> **TASK INSTRUCTIONS**:
Each line of the data below that includes the string "none" must be copied.

> **DATA SUPPLIED**:
──────────────────────────────

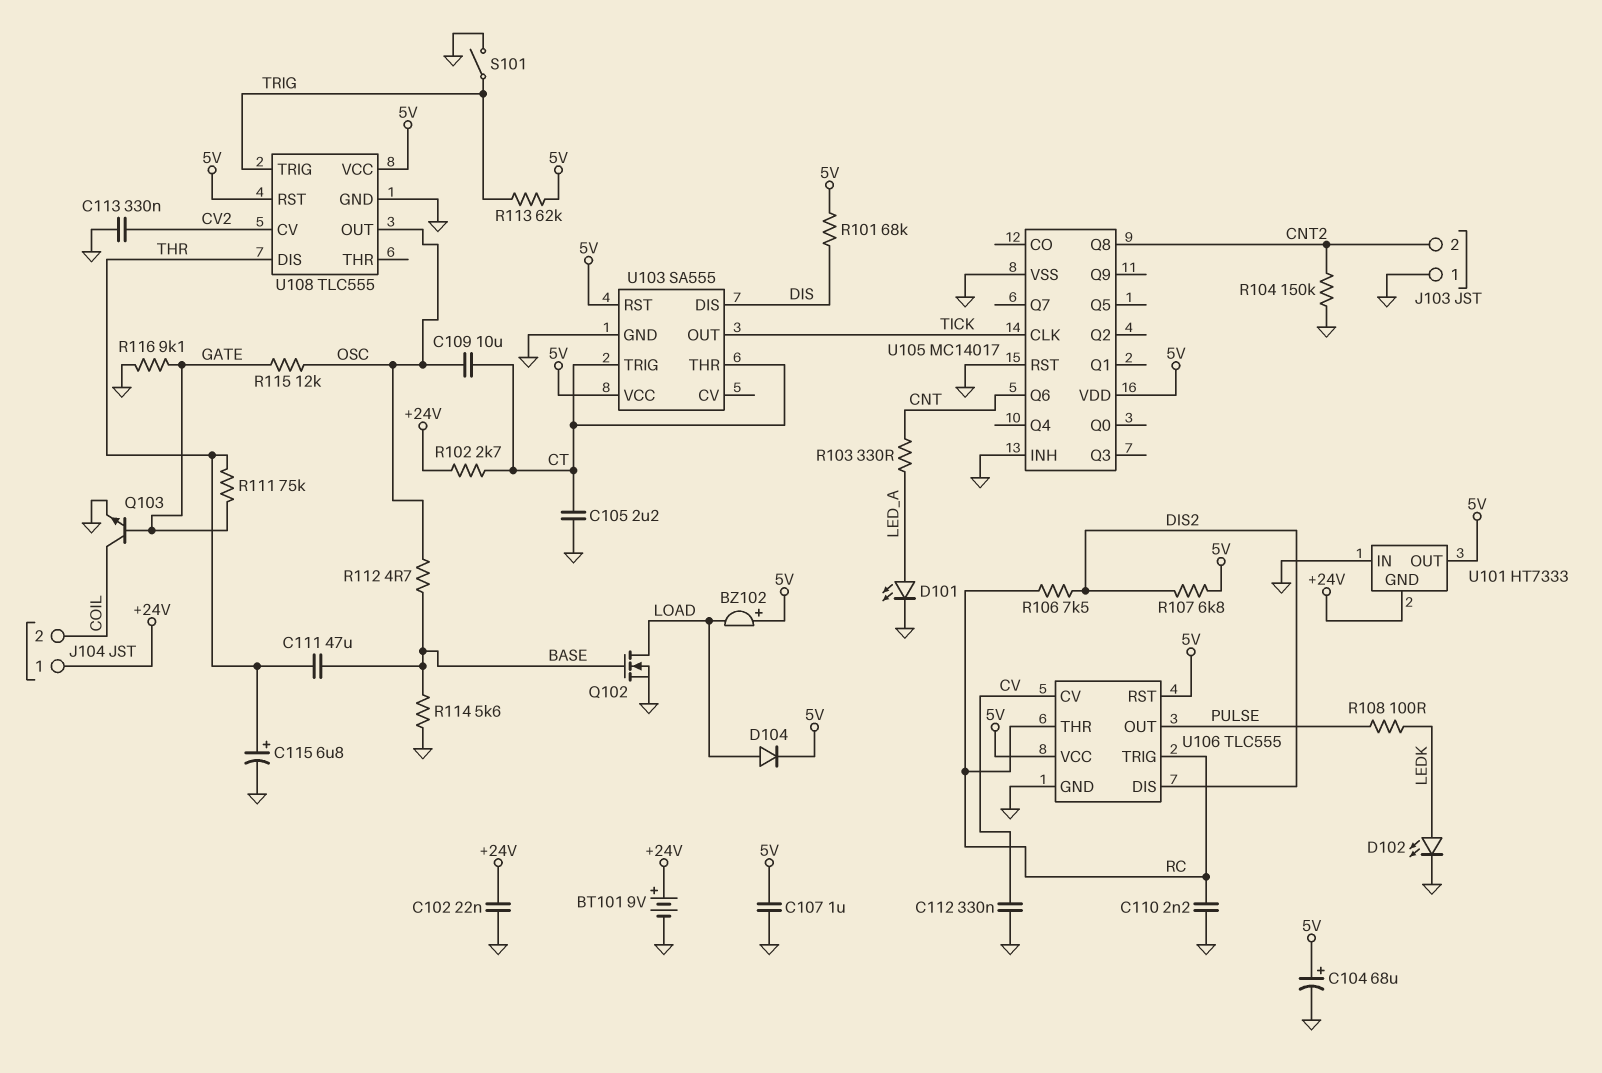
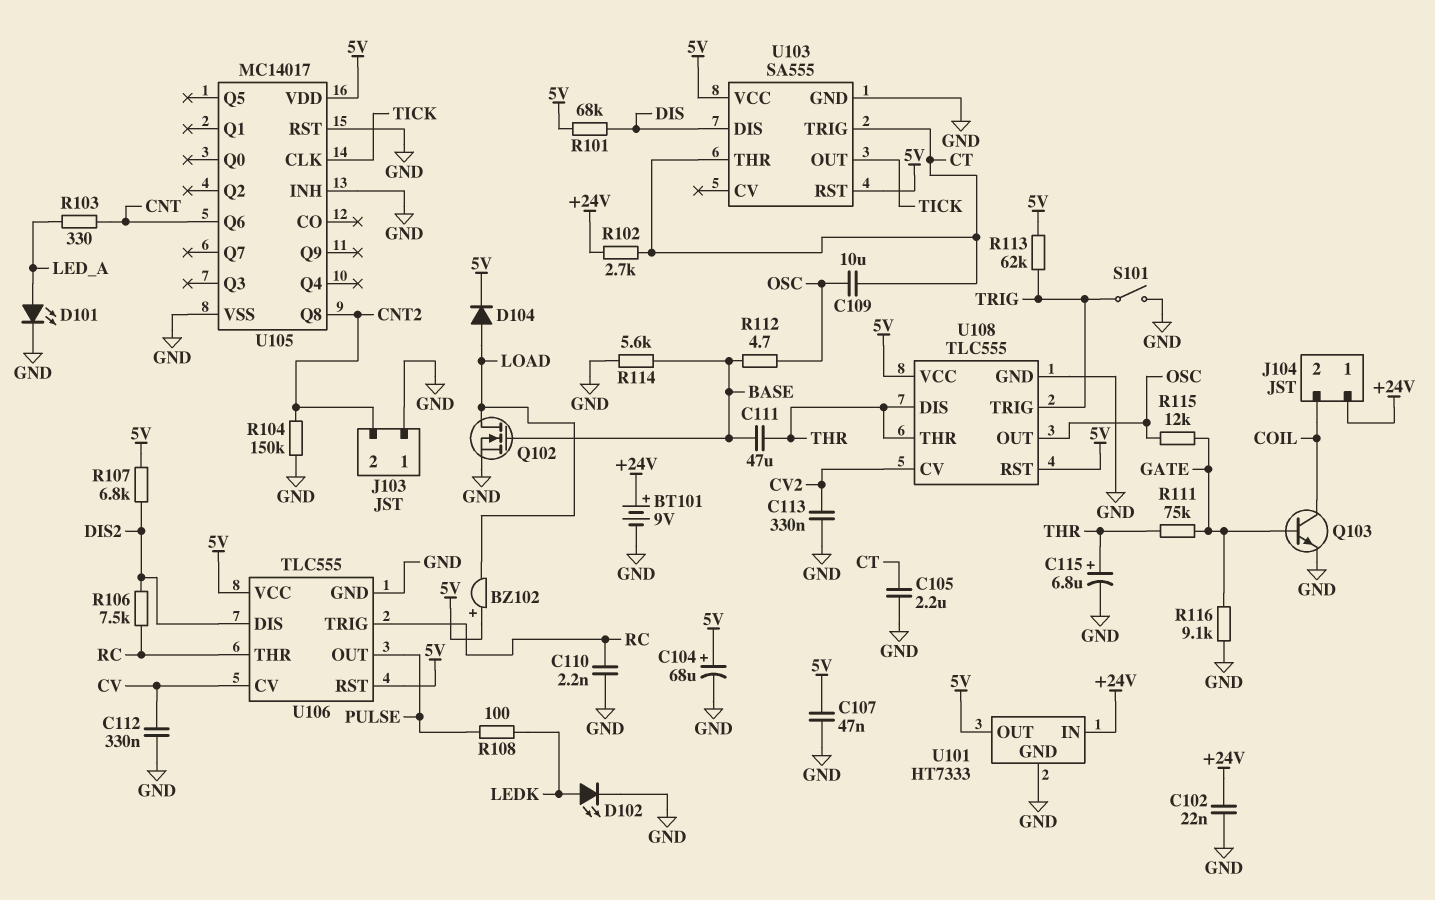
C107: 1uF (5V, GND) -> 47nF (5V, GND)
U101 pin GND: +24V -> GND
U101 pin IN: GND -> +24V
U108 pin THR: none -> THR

──────────────────────────────

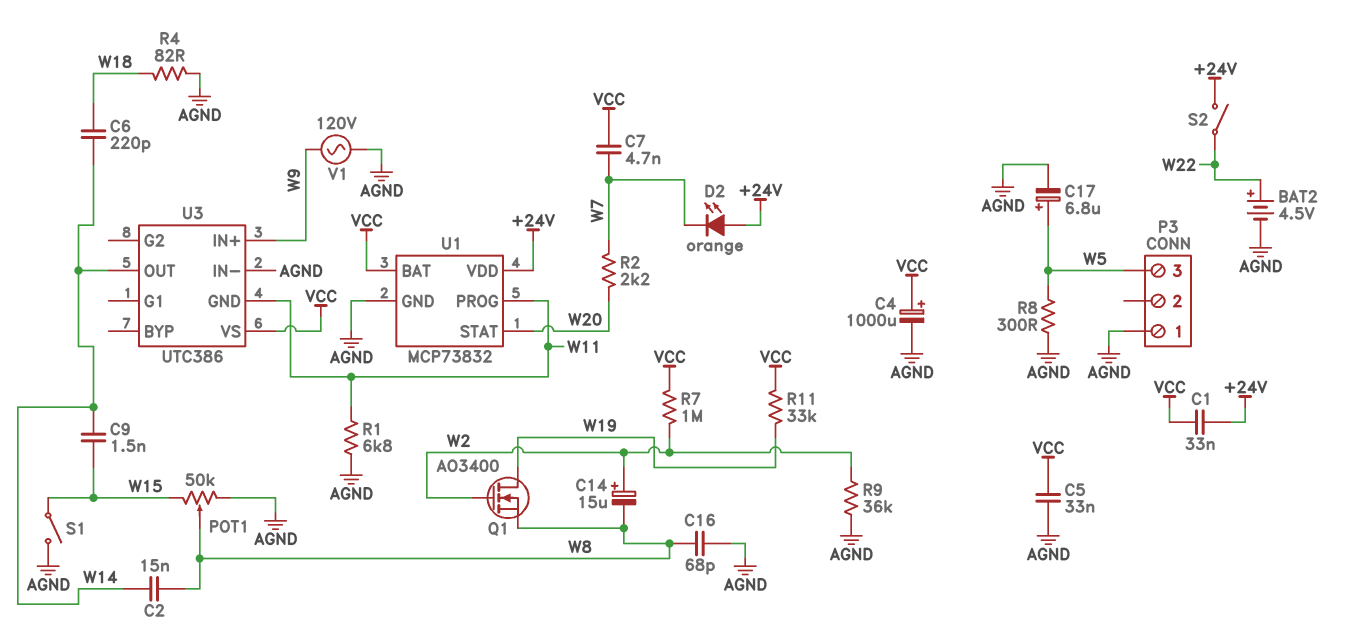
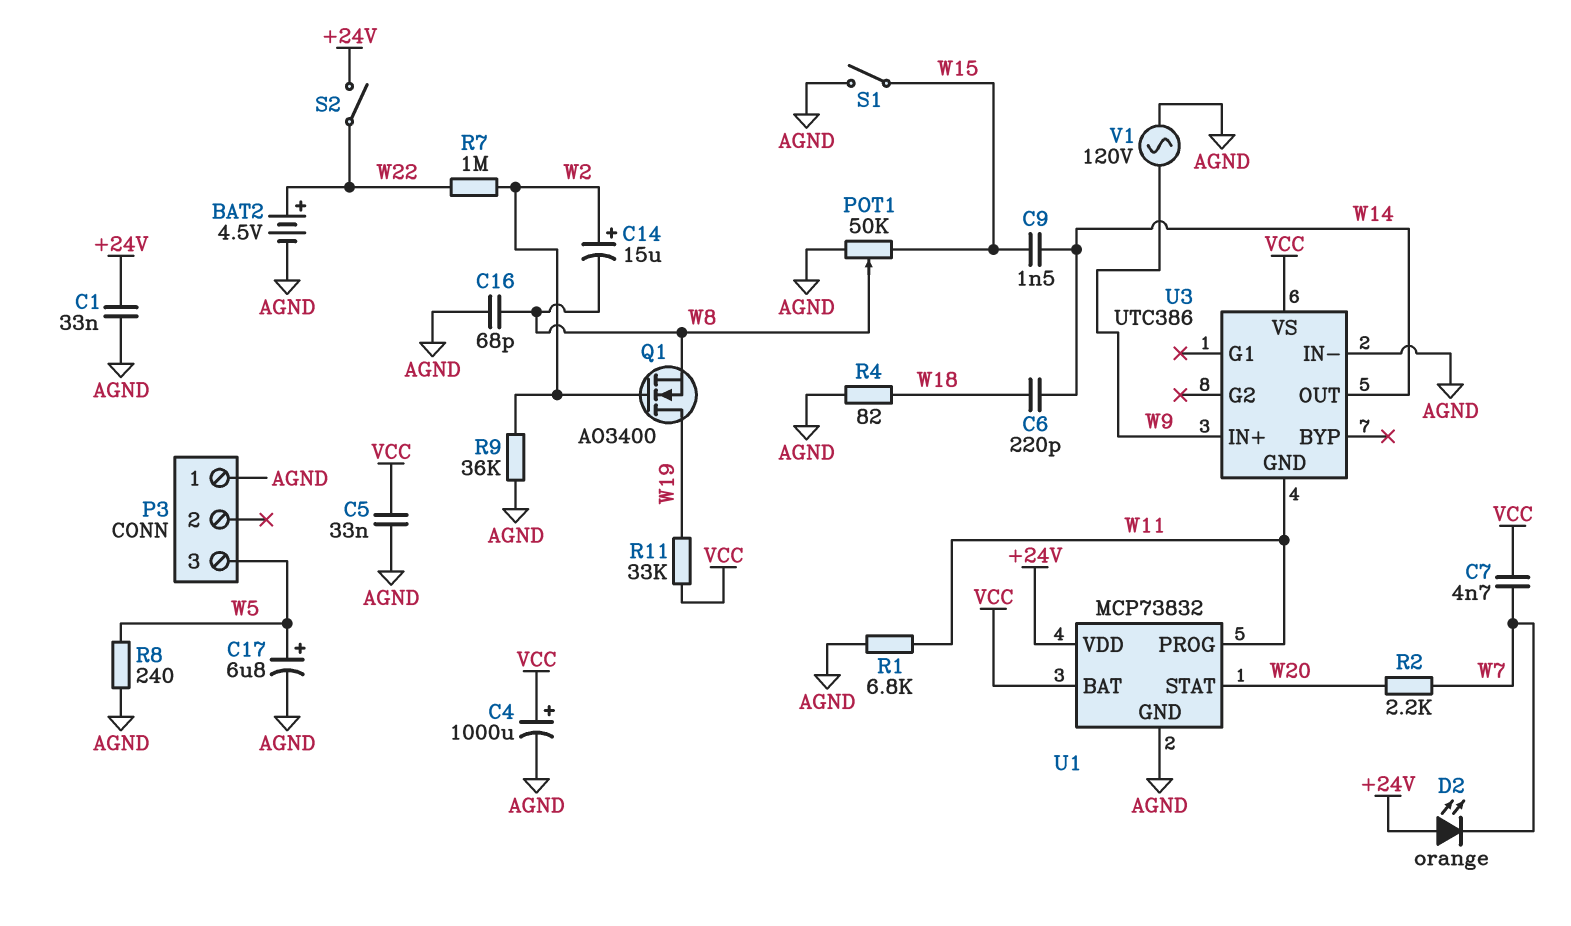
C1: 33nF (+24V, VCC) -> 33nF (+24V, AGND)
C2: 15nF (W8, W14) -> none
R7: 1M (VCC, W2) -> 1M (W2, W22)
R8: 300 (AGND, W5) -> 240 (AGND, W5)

──────────────────────────────

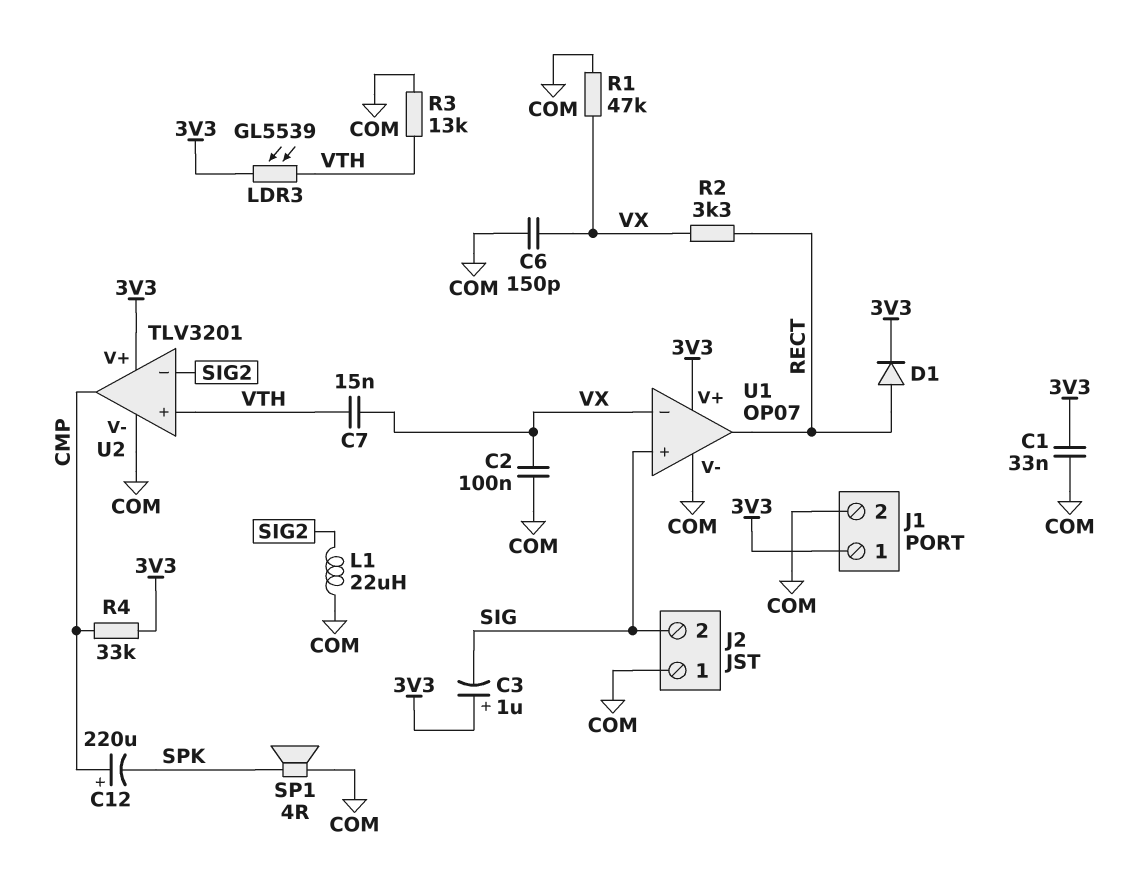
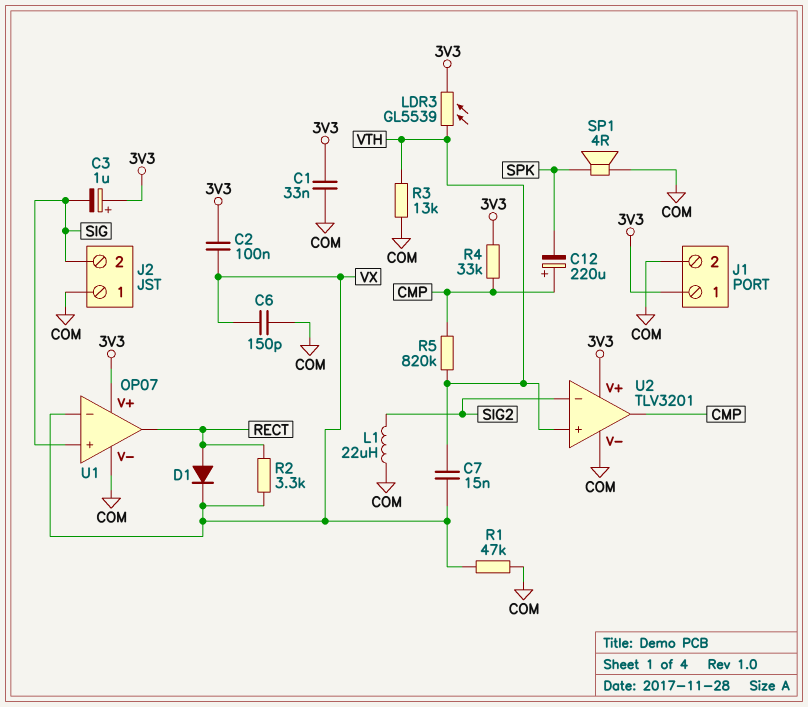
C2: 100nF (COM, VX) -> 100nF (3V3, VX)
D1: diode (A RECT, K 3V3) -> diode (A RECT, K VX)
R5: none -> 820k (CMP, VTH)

──────────────────────────────

> **ANSWER TO THE PROBLEM**:
U108 pin THR: none -> THR
C2: 15nF (W8, W14) -> none
R5: none -> 820k (CMP, VTH)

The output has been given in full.